Coordinate-based object records
*** Begin section ***

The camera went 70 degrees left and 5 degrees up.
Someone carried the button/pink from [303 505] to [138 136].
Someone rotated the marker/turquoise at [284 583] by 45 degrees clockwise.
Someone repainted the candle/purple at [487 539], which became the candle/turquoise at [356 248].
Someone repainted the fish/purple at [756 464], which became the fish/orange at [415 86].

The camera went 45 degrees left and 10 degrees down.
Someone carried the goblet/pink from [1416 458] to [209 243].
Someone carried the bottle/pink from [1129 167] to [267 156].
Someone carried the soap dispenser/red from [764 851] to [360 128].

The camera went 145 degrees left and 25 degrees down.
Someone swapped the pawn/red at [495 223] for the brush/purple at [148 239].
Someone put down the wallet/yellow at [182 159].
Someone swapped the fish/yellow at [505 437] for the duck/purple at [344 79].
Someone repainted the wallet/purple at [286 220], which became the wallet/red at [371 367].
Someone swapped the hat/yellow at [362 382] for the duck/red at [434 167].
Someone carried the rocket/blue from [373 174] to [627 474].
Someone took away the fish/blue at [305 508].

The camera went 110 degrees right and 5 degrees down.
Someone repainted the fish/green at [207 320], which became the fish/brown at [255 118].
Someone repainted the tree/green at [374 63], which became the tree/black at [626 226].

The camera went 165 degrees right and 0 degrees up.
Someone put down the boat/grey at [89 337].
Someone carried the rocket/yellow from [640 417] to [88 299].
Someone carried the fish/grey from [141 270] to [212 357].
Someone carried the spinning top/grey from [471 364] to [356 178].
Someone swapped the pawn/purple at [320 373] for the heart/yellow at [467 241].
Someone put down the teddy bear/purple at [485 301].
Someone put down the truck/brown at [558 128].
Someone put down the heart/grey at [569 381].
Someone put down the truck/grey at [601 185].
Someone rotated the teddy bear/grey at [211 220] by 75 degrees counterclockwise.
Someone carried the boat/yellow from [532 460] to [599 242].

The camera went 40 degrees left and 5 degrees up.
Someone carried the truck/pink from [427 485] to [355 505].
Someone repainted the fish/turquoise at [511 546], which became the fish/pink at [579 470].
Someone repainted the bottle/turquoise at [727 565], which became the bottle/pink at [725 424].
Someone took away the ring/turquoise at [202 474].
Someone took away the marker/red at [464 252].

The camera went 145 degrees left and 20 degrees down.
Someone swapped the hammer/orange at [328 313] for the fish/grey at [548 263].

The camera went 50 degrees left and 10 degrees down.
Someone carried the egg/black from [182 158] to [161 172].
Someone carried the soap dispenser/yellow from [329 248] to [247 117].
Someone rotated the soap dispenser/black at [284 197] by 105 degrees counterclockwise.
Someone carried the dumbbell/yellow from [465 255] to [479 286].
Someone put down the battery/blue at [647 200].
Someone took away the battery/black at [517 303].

*** End section ***

What you will do:
Please reproduce, exactly as they appear above, the lines from the line containing "Someone rotated the marker/turquoise" up to and including the line containing "Someone repainted the candle/purple".

Answer to this task:
Someone rotated the marker/turquoise at [284 583] by 45 degrees clockwise.
Someone repainted the candle/purple at [487 539], which became the candle/turquoise at [356 248].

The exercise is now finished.